The problem: Here the job is to copy the data exactly and to exclude every image from it.

[Before-and-after object lists]
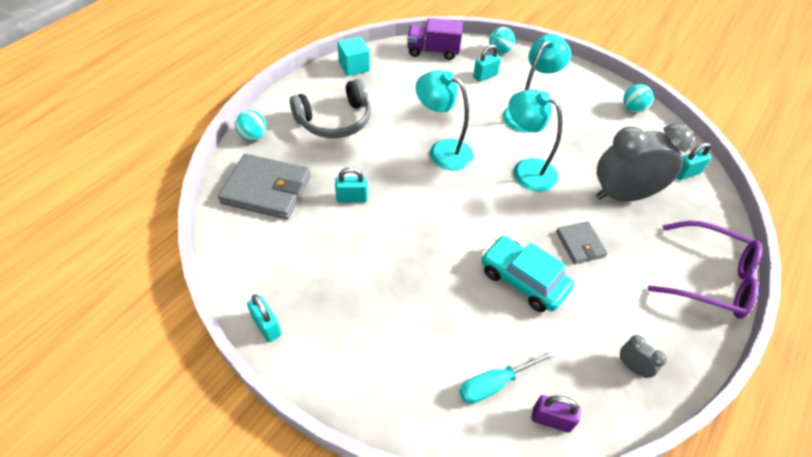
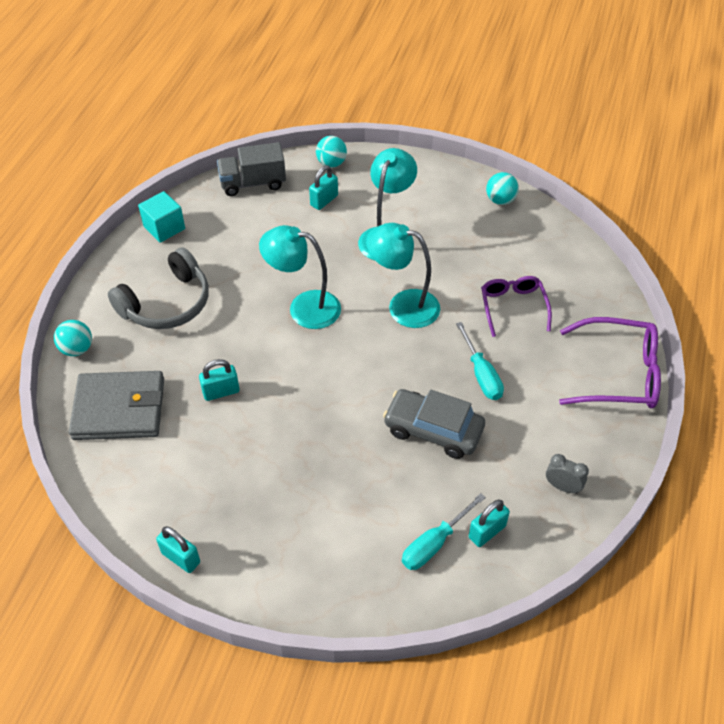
camera: 15 degrees left, 0 degrees up
(433, 51) = (253, 183): purple truck -> grey truck
(523, 280) = (433, 430): turquoise car -> grey car
(551, 419) = (497, 560): purple padlock -> none
(580, 244) = (481, 374): grey wallet -> turquoise screwdriver
(623, 195) = (513, 307): grey clock -> purple glasses
(686, 173) = (572, 263): turquoise padlock -> turquoise padlock (487, 532)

Output of the exercise:
camera: 15 degrees left, 0 degrees up
(433, 51) = (253, 183): purple truck -> grey truck
(523, 280) = (433, 430): turquoise car -> grey car
(551, 419) = (497, 560): purple padlock -> none
(580, 244) = (481, 374): grey wallet -> turquoise screwdriver
(623, 195) = (513, 307): grey clock -> purple glasses
(686, 173) = (572, 263): turquoise padlock -> turquoise padlock (487, 532)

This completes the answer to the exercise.